What you should do> Repeat exactly the lines of the listing from the line containing "Mask all regions" through its last line, and nothing beyond them.

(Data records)
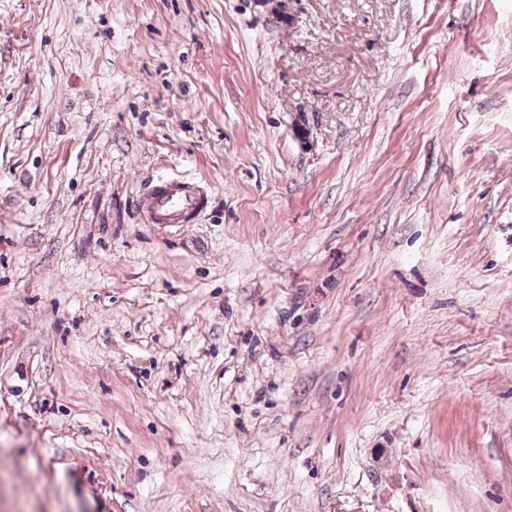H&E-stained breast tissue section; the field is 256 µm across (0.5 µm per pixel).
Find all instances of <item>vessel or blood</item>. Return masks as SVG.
<instances>
[{
  "instance_id": "obj_1",
  "label": "vessel or blood",
  "mask_w": 512,
  "mask_h": 512,
  "mask_svg": "<svg viewBox=\"0 0 512 512\" xmlns=\"http://www.w3.org/2000/svg\"><path fill=\"white\" fill-rule=\"evenodd\" d=\"M203 204L199 188L190 181L172 179L152 187L144 200L151 223L182 224Z\"/></svg>"
}]
</instances>
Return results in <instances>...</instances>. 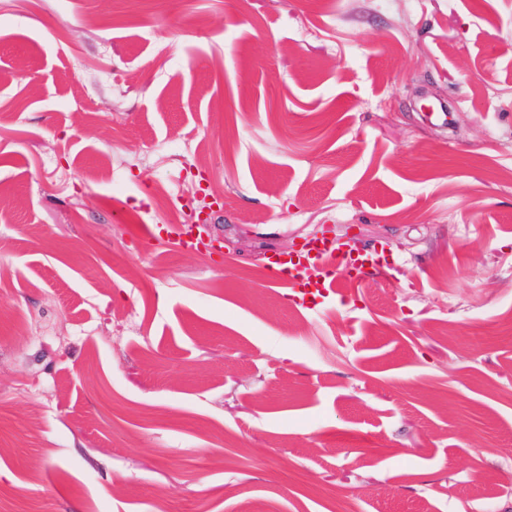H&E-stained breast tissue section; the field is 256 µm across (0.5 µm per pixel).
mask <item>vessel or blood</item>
Wrapping results in <instances>:
<instances>
[{
  "label": "vessel or blood",
  "mask_w": 512,
  "mask_h": 512,
  "mask_svg": "<svg viewBox=\"0 0 512 512\" xmlns=\"http://www.w3.org/2000/svg\"><path fill=\"white\" fill-rule=\"evenodd\" d=\"M168 233L175 245L186 250L205 247L214 241L201 224H175L169 227ZM383 255L384 250L379 246L353 255L347 252L343 242L324 236L306 242L296 252L271 256L268 270L271 276L287 279L303 301L311 295H325L334 290L338 272H377L383 265Z\"/></svg>",
  "instance_id": "obj_1"
}]
</instances>
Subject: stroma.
I'll return each mask as SVG.
<instances>
[{
  "instance_id": "obj_1",
  "label": "stroma",
  "mask_w": 512,
  "mask_h": 512,
  "mask_svg": "<svg viewBox=\"0 0 512 512\" xmlns=\"http://www.w3.org/2000/svg\"><path fill=\"white\" fill-rule=\"evenodd\" d=\"M0 191V512H512V0H0ZM168 233L175 245L186 250L200 249L218 241L208 233L207 226L201 224H175L169 227ZM383 255L381 245L352 255L346 251L343 242L323 236L306 242L296 252L271 256L268 270L273 277L288 278L290 287L296 289L298 299L305 302L316 292L327 296L329 291L337 288L338 271H359L362 274L377 272L383 266ZM308 267L319 270L315 280L304 278L303 273Z\"/></svg>"
}]
</instances>
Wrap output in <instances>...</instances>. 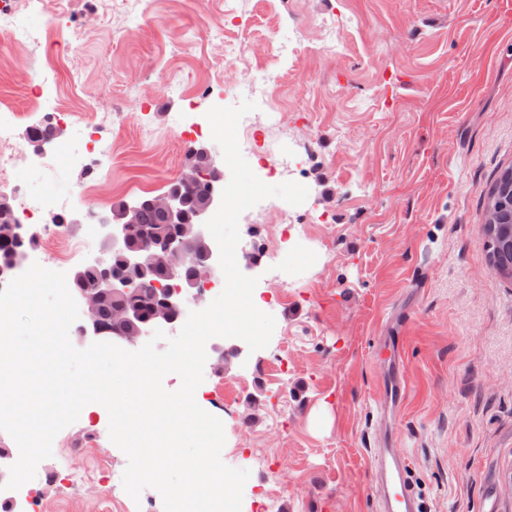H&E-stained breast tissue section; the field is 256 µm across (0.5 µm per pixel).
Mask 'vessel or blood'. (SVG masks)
Listing matches in <instances>:
<instances>
[{
	"label": "vessel or blood",
	"mask_w": 512,
	"mask_h": 512,
	"mask_svg": "<svg viewBox=\"0 0 512 512\" xmlns=\"http://www.w3.org/2000/svg\"><path fill=\"white\" fill-rule=\"evenodd\" d=\"M407 395L405 379L395 374L385 380L379 397L400 406L405 403ZM373 460L376 478L383 490L380 512H419L420 503L409 479L405 457L397 449L384 447L375 449Z\"/></svg>",
	"instance_id": "obj_1"
}]
</instances>
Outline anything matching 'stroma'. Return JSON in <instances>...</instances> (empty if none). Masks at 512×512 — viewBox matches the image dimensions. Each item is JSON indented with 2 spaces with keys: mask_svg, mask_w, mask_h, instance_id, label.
<instances>
[{
  "mask_svg": "<svg viewBox=\"0 0 512 512\" xmlns=\"http://www.w3.org/2000/svg\"><path fill=\"white\" fill-rule=\"evenodd\" d=\"M26 24L39 89L0 74V120L37 125L64 113L46 163L19 157L15 214L52 201L81 207L165 193L188 161L184 128L214 106H234L269 83L276 121L255 110L240 150L264 183L308 187L299 206L269 198L239 219L238 265L256 258L253 301L272 314L267 347L208 360L222 394L197 403L224 426L223 462L250 472L266 512H379L373 450L392 436L422 512H512V280L487 261L486 196L512 165V0H50ZM237 16L238 25L224 22ZM97 26L75 40L89 18ZM336 53L320 51L321 19ZM248 37L255 52L227 66ZM303 51L274 59L272 42ZM95 119L120 150L94 171L69 165L81 121ZM97 180L82 201L75 187ZM404 331L400 361L382 348ZM403 372L407 404L390 429L377 387ZM100 404L52 443L47 465L85 474L88 512H164L160 493L132 499L126 455L109 438ZM82 444L83 457L67 455Z\"/></svg>",
  "mask_w": 512,
  "mask_h": 512,
  "instance_id": "stroma-1",
  "label": "stroma"
}]
</instances>
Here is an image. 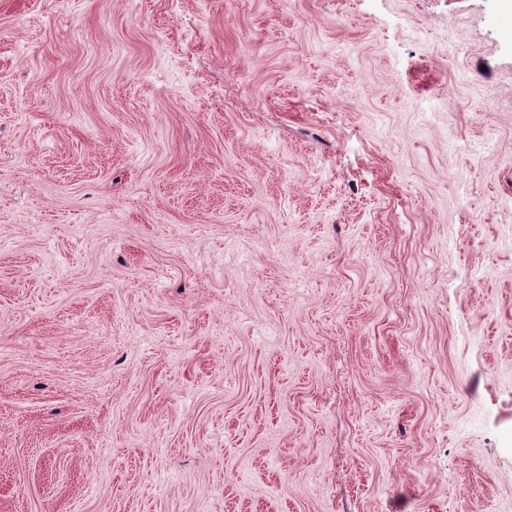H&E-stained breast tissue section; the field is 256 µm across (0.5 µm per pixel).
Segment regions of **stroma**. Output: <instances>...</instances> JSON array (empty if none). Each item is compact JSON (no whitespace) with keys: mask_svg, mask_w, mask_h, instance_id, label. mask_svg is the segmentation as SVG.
Wrapping results in <instances>:
<instances>
[{"mask_svg":"<svg viewBox=\"0 0 512 512\" xmlns=\"http://www.w3.org/2000/svg\"><path fill=\"white\" fill-rule=\"evenodd\" d=\"M512 0H0V512H512Z\"/></svg>","mask_w":512,"mask_h":512,"instance_id":"1","label":"stroma"}]
</instances>
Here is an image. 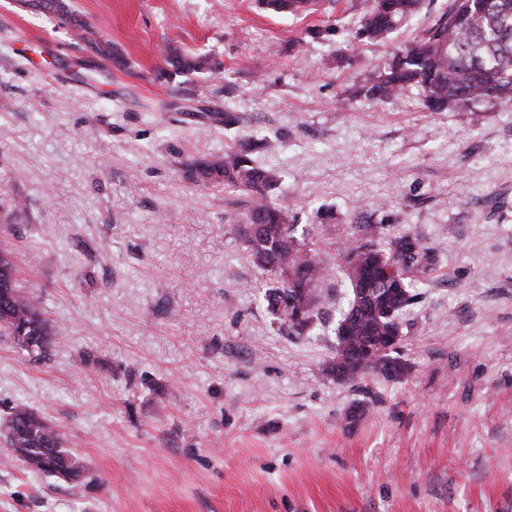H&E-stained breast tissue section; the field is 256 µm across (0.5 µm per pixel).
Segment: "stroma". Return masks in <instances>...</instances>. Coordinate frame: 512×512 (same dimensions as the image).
I'll return each mask as SVG.
<instances>
[{"label":"stroma","mask_w":512,"mask_h":512,"mask_svg":"<svg viewBox=\"0 0 512 512\" xmlns=\"http://www.w3.org/2000/svg\"><path fill=\"white\" fill-rule=\"evenodd\" d=\"M67 2L111 57L0 0V248L57 340L34 362L0 338V422L25 401L87 476L0 439V512H512V97L368 95L449 0L376 42L355 38L368 0ZM168 45L220 75L173 73ZM248 142L296 237L418 240L402 379L325 375L339 267L315 331L280 332L243 194L185 168Z\"/></svg>","instance_id":"35a3bbf8"}]
</instances>
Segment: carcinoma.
<instances>
[{
  "label": "carcinoma",
  "mask_w": 512,
  "mask_h": 512,
  "mask_svg": "<svg viewBox=\"0 0 512 512\" xmlns=\"http://www.w3.org/2000/svg\"><path fill=\"white\" fill-rule=\"evenodd\" d=\"M372 5L356 30L355 39L380 41L414 18L422 0H371ZM271 13L307 10L314 0H260ZM32 13L53 14L67 22L71 14L61 0H23ZM76 35L105 53L94 38L91 23L75 25ZM166 64L180 73L208 72L219 68L206 53L182 54L165 48ZM414 87L432 112L467 108L481 100L512 95V0H451L423 37L406 44L373 79L367 94L394 100ZM251 149L233 154H213L189 165L191 176L224 182L248 196L239 235L253 261L269 280L264 300L289 336L303 335L292 320L290 301L304 303L305 328L311 333L322 320V299L329 291L330 261L321 246L293 235L291 209L273 201L272 173L254 164ZM350 299L335 328L336 348L326 366L338 382L351 383L371 371L400 380L406 364L396 356V346L379 354L391 337L401 336L400 318L418 298L407 280L408 268L423 257L412 239L395 243L390 252L352 241L339 252ZM17 265L11 252L0 251V336L35 361L50 359L56 340L45 317L39 295L17 283ZM7 439L12 459L30 472L55 476L67 471L72 480L85 477V469L62 446L60 434L24 401L10 407Z\"/></svg>",
  "instance_id": "cac0c4a2"
}]
</instances>
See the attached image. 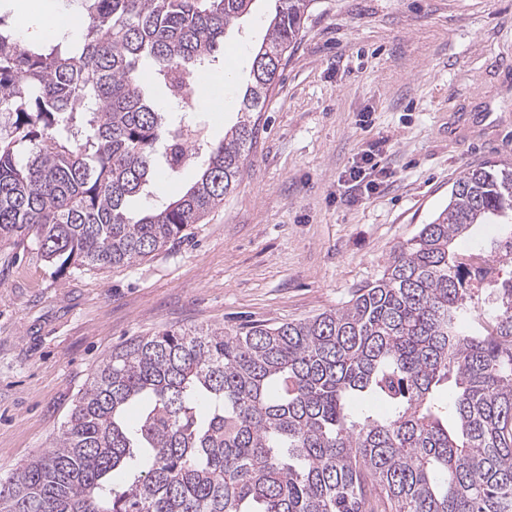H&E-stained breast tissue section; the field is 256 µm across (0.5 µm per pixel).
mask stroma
Here are the masks:
<instances>
[{
    "label": "stroma",
    "mask_w": 512,
    "mask_h": 512,
    "mask_svg": "<svg viewBox=\"0 0 512 512\" xmlns=\"http://www.w3.org/2000/svg\"><path fill=\"white\" fill-rule=\"evenodd\" d=\"M255 0L211 68L227 104H199L223 138L267 27ZM512 0H315L259 117L237 188L130 265L58 273L33 238L0 243V472L47 448L112 349L164 329L280 324L343 306L443 209L472 166H512ZM494 115L493 140L454 134ZM379 152L375 188L344 183ZM370 154H363L360 158L361 162H356V165L351 168L349 177L345 181V190L348 195H353L361 191L363 182L368 174L366 170L373 169L374 165H371L373 158ZM368 165H370V167H368Z\"/></svg>",
    "instance_id": "1"
}]
</instances>
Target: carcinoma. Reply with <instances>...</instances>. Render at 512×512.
<instances>
[{
    "label": "carcinoma",
    "mask_w": 512,
    "mask_h": 512,
    "mask_svg": "<svg viewBox=\"0 0 512 512\" xmlns=\"http://www.w3.org/2000/svg\"><path fill=\"white\" fill-rule=\"evenodd\" d=\"M81 2L51 46L0 18V242L34 237L59 272L142 260L224 202L313 4L275 0L240 120L200 150L138 62L176 94L255 0ZM172 156L195 182L133 212ZM493 220L512 170L477 165L344 306L112 350L50 448L0 474V512H512V279L483 314L451 249Z\"/></svg>",
    "instance_id": "carcinoma-1"
}]
</instances>
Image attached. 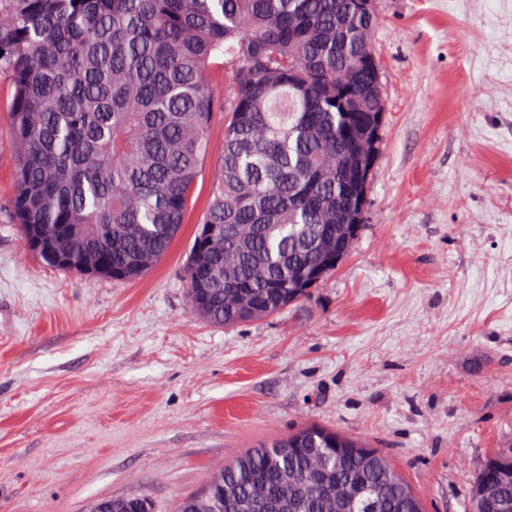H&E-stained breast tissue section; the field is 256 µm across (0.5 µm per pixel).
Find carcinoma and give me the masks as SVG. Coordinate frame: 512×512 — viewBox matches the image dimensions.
Returning a JSON list of instances; mask_svg holds the SVG:
<instances>
[{
  "mask_svg": "<svg viewBox=\"0 0 512 512\" xmlns=\"http://www.w3.org/2000/svg\"><path fill=\"white\" fill-rule=\"evenodd\" d=\"M351 0H0V76L16 163L9 210L27 248L49 266L135 281L172 248L209 153L215 113L224 150L197 217L185 266L191 312L233 327L297 303L325 278L361 225L343 224L315 250L328 207L354 204L336 175L343 110H380L359 62L377 16ZM224 91L214 93L216 83ZM308 426L252 448L214 471L224 512L245 499L275 502L295 476L292 512H424L376 450ZM509 461H489L474 487ZM149 503L110 498L92 512Z\"/></svg>",
  "mask_w": 512,
  "mask_h": 512,
  "instance_id": "carcinoma-1",
  "label": "carcinoma"
}]
</instances>
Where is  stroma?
Masks as SVG:
<instances>
[{"mask_svg": "<svg viewBox=\"0 0 512 512\" xmlns=\"http://www.w3.org/2000/svg\"><path fill=\"white\" fill-rule=\"evenodd\" d=\"M377 17L366 221L307 297L233 327L192 315L183 277L223 116L168 256L134 282L90 278L9 221L0 79V512H176L307 425L376 448L425 512H469L486 461L512 454V0H377ZM136 498H110L95 503L92 512H151V506L146 501L144 504L135 502ZM136 508L146 510L136 511Z\"/></svg>", "mask_w": 512, "mask_h": 512, "instance_id": "stroma-1", "label": "stroma"}]
</instances>
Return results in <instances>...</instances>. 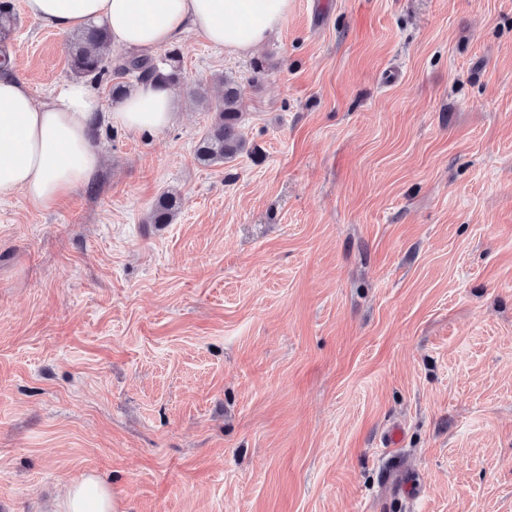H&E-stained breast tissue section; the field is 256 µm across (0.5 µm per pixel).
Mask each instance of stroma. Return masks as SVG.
Here are the masks:
<instances>
[{
	"instance_id": "1",
	"label": "stroma",
	"mask_w": 512,
	"mask_h": 512,
	"mask_svg": "<svg viewBox=\"0 0 512 512\" xmlns=\"http://www.w3.org/2000/svg\"><path fill=\"white\" fill-rule=\"evenodd\" d=\"M12 4L47 101L66 36ZM179 45L168 129L0 199V512L88 475L120 512H512V0H293L246 55ZM226 75L248 149L205 167L191 90ZM182 199L175 191H164L154 201L148 216L152 224H172L181 213Z\"/></svg>"
}]
</instances>
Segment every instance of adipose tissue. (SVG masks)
I'll return each mask as SVG.
<instances>
[{
	"mask_svg": "<svg viewBox=\"0 0 512 512\" xmlns=\"http://www.w3.org/2000/svg\"><path fill=\"white\" fill-rule=\"evenodd\" d=\"M291 0H24L44 25L70 32L105 24L114 47L148 54L190 30L214 48L234 55L254 50L275 32ZM176 110L172 89L144 81L115 105L109 123L159 133ZM100 100L83 80L65 84L49 101L36 102L16 75L0 76V199L23 190L49 208L74 187L91 182L100 156L92 144ZM61 512H119L110 487L89 476L68 486Z\"/></svg>",
	"mask_w": 512,
	"mask_h": 512,
	"instance_id": "obj_1",
	"label": "adipose tissue"
}]
</instances>
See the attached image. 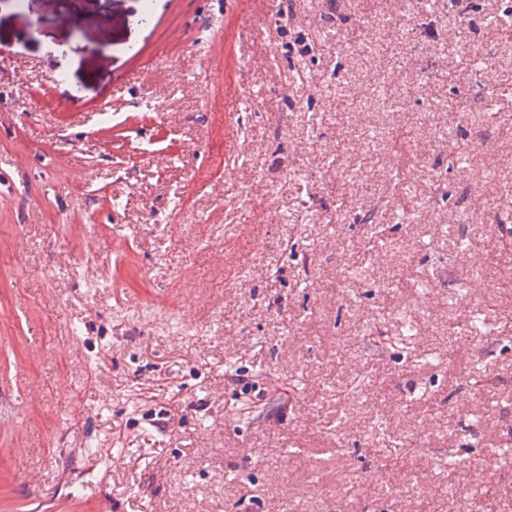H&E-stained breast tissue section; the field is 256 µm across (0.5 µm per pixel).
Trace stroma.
Wrapping results in <instances>:
<instances>
[{"label":"stroma","mask_w":512,"mask_h":512,"mask_svg":"<svg viewBox=\"0 0 512 512\" xmlns=\"http://www.w3.org/2000/svg\"><path fill=\"white\" fill-rule=\"evenodd\" d=\"M511 10L71 0L38 30L0 0V512H423L449 455L512 476V90L472 63L512 74ZM389 436L421 450L388 482Z\"/></svg>","instance_id":"stroma-1"}]
</instances>
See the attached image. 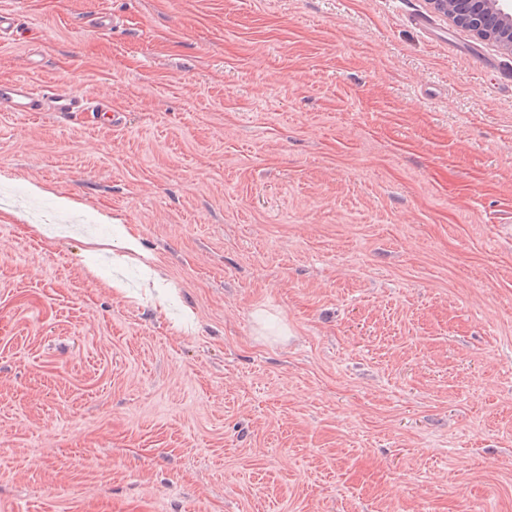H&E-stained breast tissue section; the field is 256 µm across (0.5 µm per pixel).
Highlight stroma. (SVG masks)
I'll list each match as a JSON object with an SVG mask.
<instances>
[{
	"instance_id": "obj_1",
	"label": "stroma",
	"mask_w": 512,
	"mask_h": 512,
	"mask_svg": "<svg viewBox=\"0 0 512 512\" xmlns=\"http://www.w3.org/2000/svg\"><path fill=\"white\" fill-rule=\"evenodd\" d=\"M1 11L0 81L112 119L0 111V512H512V53L428 0ZM50 101L53 104L55 112H74L84 105H89L87 108L92 107L91 112H96V115L101 118L106 116L109 112H112V107L108 104H104L101 101H91L86 98L80 99L77 96H54L50 97Z\"/></svg>"
}]
</instances>
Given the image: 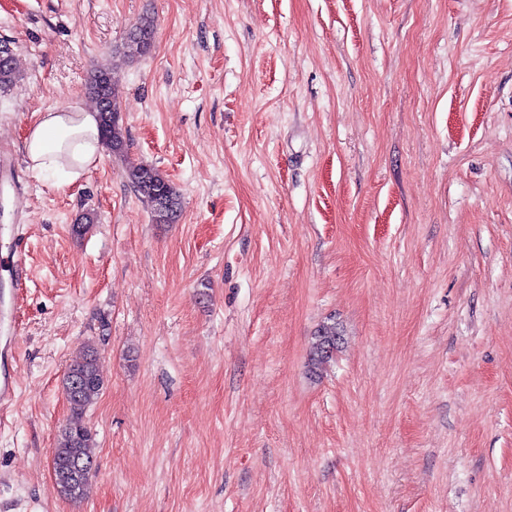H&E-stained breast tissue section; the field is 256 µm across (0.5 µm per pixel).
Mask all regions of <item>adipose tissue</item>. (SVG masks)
I'll return each mask as SVG.
<instances>
[{"mask_svg":"<svg viewBox=\"0 0 512 512\" xmlns=\"http://www.w3.org/2000/svg\"><path fill=\"white\" fill-rule=\"evenodd\" d=\"M23 148L28 168L60 185L78 180L105 150L97 113L79 108L39 113Z\"/></svg>","mask_w":512,"mask_h":512,"instance_id":"1","label":"adipose tissue"}]
</instances>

Exercise response>
Mask all regions of <item>adipose tissue</item>. (SVG masks)
I'll return each mask as SVG.
<instances>
[{"mask_svg":"<svg viewBox=\"0 0 512 512\" xmlns=\"http://www.w3.org/2000/svg\"><path fill=\"white\" fill-rule=\"evenodd\" d=\"M23 148L28 168L60 185L78 180L105 150L97 113L79 108L39 113Z\"/></svg>","mask_w":512,"mask_h":512,"instance_id":"1","label":"adipose tissue"}]
</instances>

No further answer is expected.